- **About this exercise**: From the line that includes "white brick B4" to the closing line of the data, please transcribe every line exactly and add nothing.

========================================

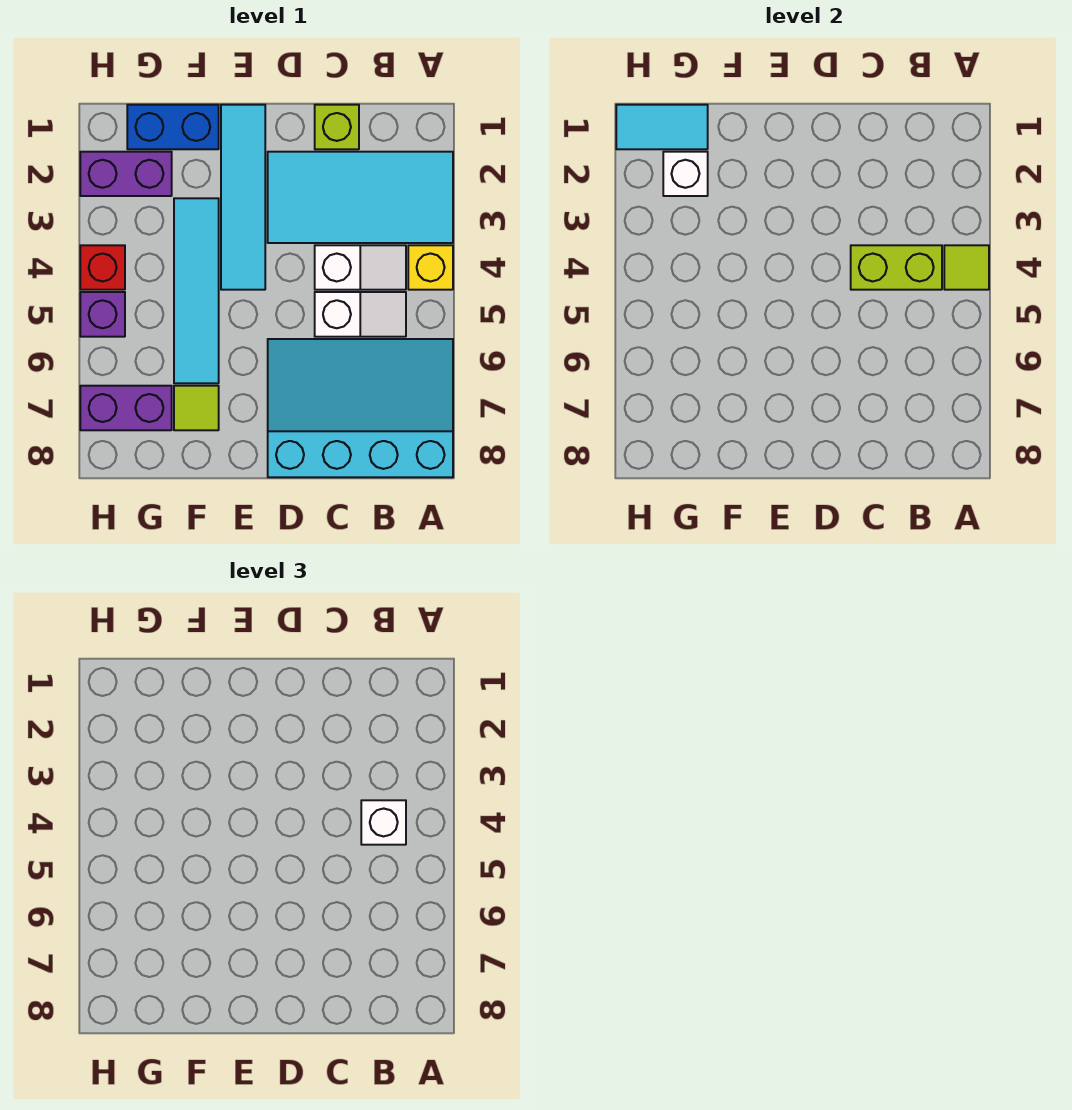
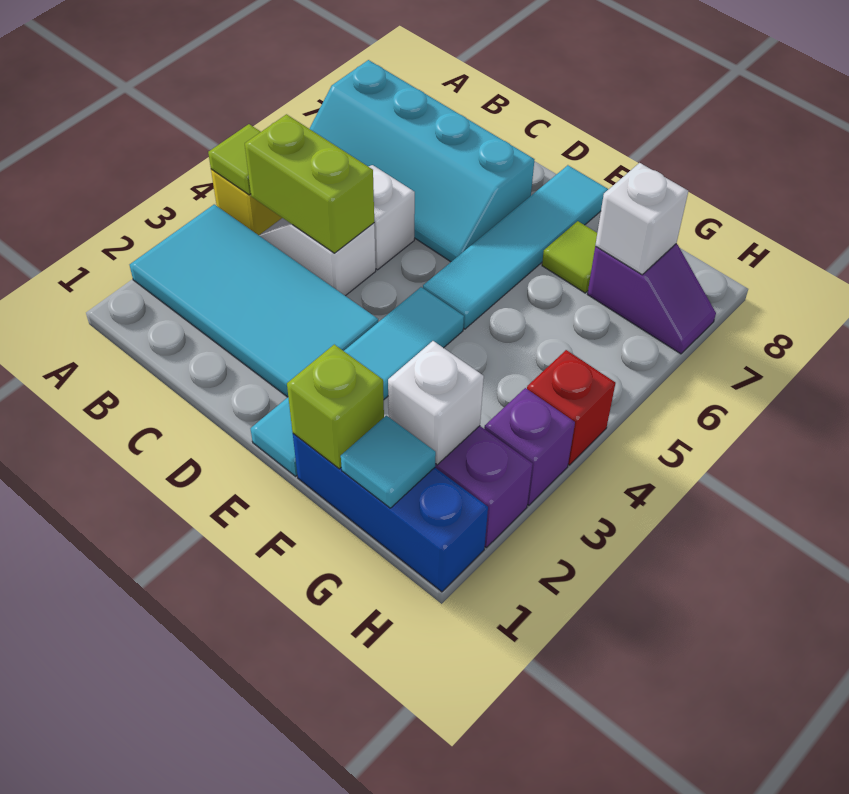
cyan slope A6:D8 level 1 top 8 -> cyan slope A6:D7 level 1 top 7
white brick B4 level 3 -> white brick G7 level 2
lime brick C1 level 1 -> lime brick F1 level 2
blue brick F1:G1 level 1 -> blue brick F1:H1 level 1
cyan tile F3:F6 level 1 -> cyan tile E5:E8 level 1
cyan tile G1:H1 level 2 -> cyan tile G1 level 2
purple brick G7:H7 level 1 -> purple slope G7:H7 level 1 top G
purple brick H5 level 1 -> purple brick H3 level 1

========================================

- **Expected answer**:
white brick B4 level 3 -> white brick G7 level 2
lime brick C1 level 1 -> lime brick F1 level 2
blue brick F1:G1 level 1 -> blue brick F1:H1 level 1
cyan tile F3:F6 level 1 -> cyan tile E5:E8 level 1
cyan tile G1:H1 level 2 -> cyan tile G1 level 2
purple brick G7:H7 level 1 -> purple slope G7:H7 level 1 top G
purple brick H5 level 1 -> purple brick H3 level 1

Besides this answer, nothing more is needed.